#### [EXERCISE DESCRIPTION]
All lines from the one containing "(549, 167) = (636, 129): green" to the end of the listing below should be output exactly; omit the pictures.

#### [SOURCE INFORMATION]
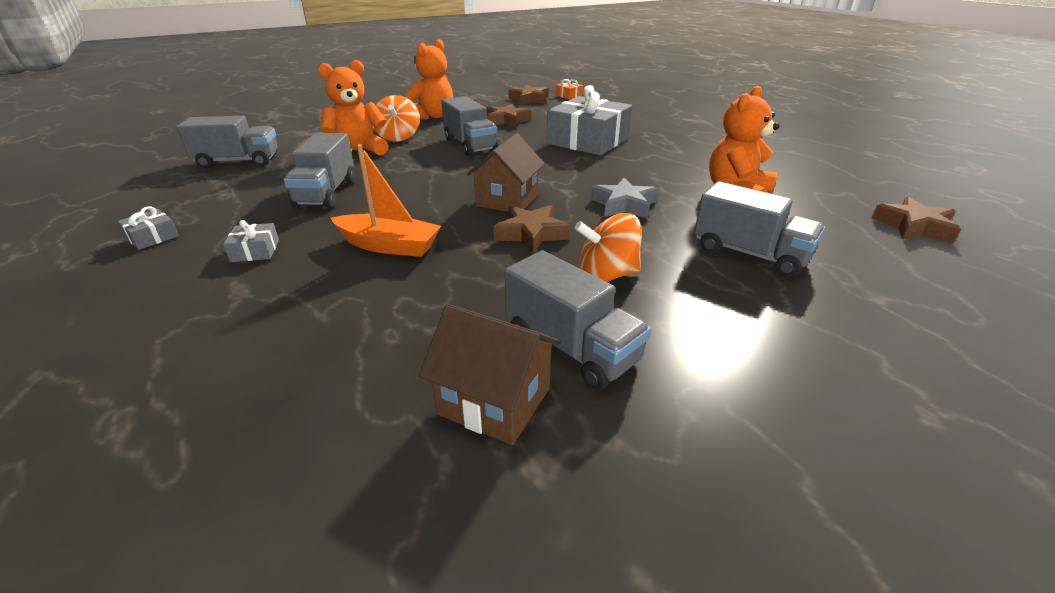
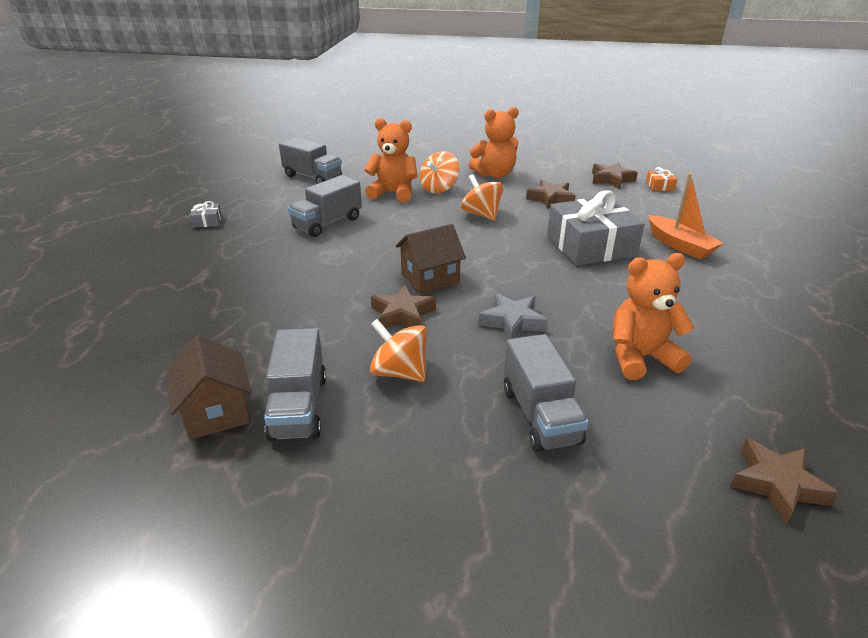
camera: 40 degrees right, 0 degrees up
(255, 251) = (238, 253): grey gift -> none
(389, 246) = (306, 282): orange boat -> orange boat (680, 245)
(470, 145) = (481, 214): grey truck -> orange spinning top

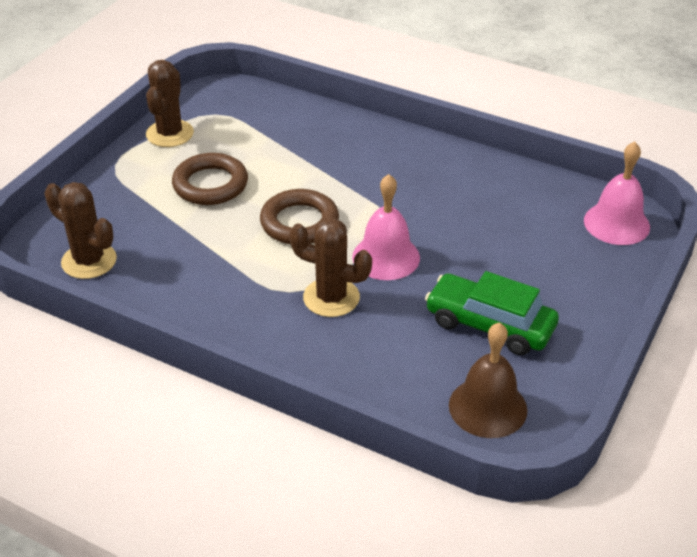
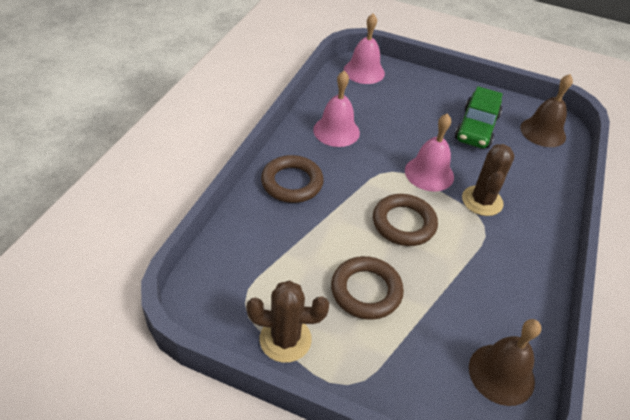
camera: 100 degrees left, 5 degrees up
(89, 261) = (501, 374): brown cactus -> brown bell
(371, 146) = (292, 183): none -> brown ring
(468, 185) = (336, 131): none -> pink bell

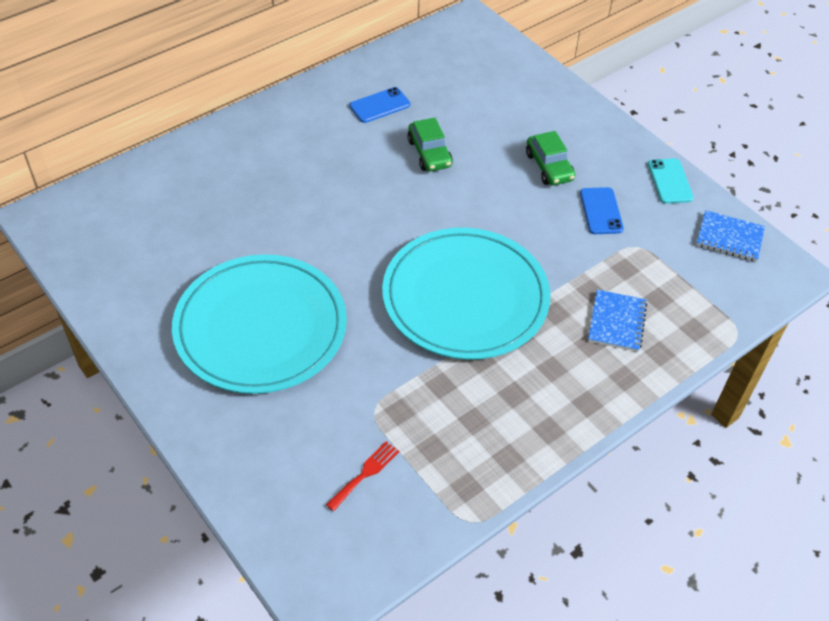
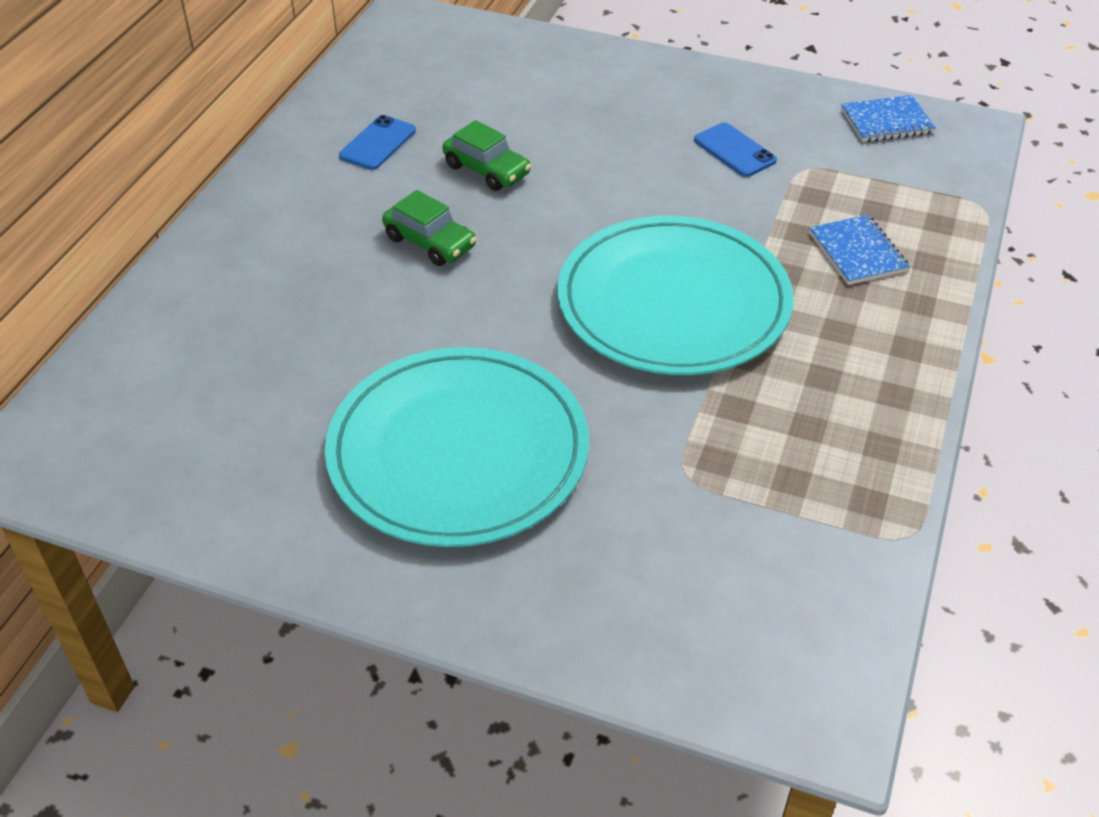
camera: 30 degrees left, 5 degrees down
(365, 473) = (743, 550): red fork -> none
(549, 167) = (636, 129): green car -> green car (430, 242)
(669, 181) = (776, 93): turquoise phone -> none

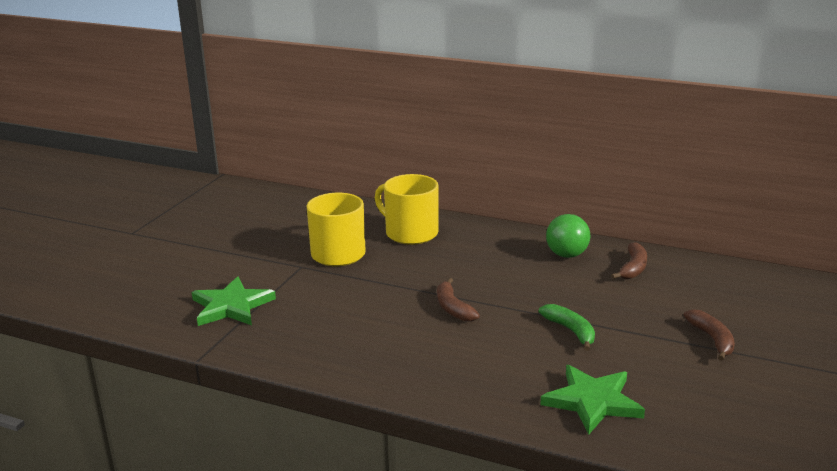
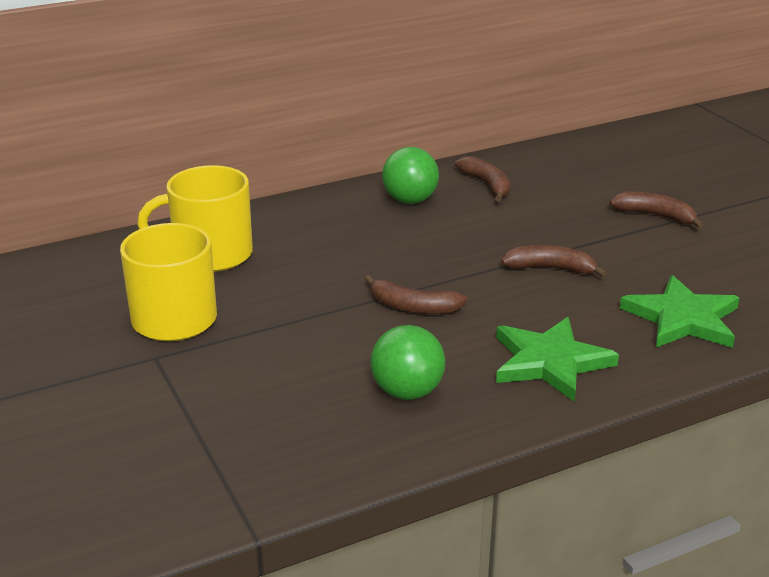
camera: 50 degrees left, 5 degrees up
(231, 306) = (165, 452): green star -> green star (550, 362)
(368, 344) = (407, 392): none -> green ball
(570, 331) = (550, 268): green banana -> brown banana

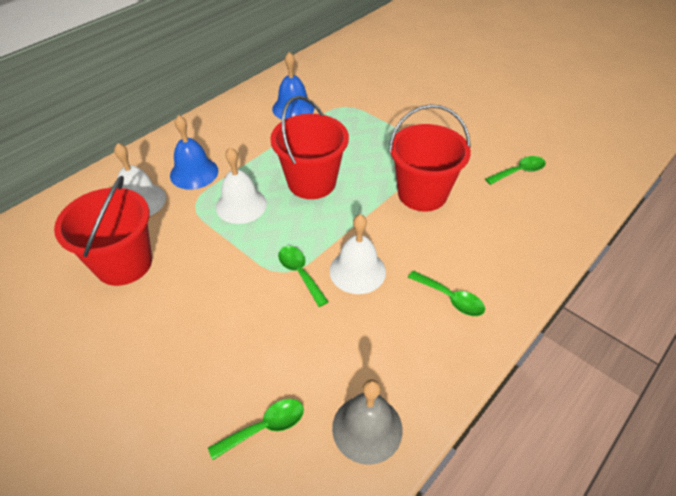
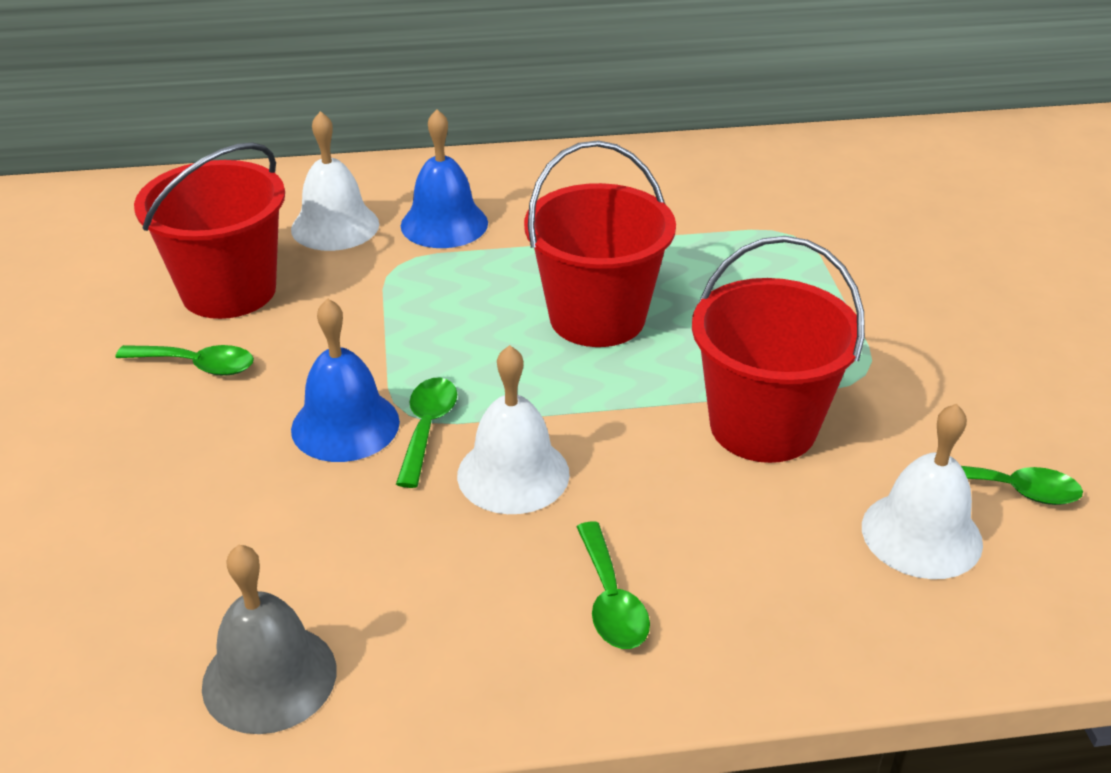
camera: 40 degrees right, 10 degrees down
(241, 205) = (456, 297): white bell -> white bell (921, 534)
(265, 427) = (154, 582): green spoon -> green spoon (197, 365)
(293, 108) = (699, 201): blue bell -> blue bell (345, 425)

#### [RESULT]
(549, 167) = (636, 129): green car -> green car (430, 242)
(669, 181) = (776, 93): turquoise phone -> none

camera: 50 degrees left, 5 degrees up
(231, 306) = (165, 452): green star -> green star (550, 362)
(368, 344) = (407, 392): none -> green ball
(570, 331) = (550, 268): green banana -> brown banana

camera: 40 degrees right, 10 degrees down
(241, 205) = (456, 297): white bell -> white bell (921, 534)
(265, 427) = (154, 582): green spoon -> green spoon (197, 365)
(293, 108) = (699, 201): blue bell -> blue bell (345, 425)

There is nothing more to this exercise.